**ABOUT THIS EXERCISE**
Filter the data below, keeping only lines that contain "centre".

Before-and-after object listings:
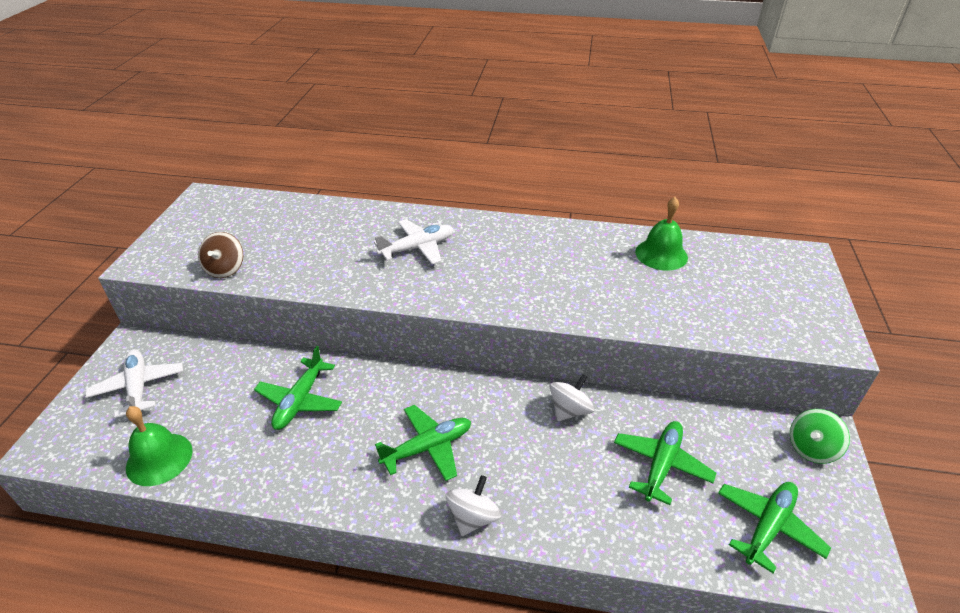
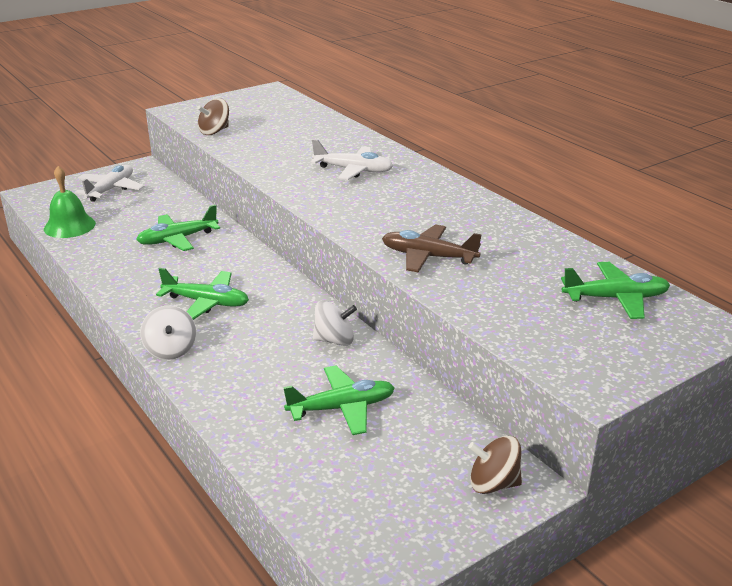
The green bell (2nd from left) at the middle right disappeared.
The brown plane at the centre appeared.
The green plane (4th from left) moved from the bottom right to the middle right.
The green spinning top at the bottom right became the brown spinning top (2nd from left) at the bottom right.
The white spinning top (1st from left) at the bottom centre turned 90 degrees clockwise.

**WORKED SOLUTION**
The brown plane at the centre appeared.
The white spinning top (1st from left) at the bottom centre turned 90 degrees clockwise.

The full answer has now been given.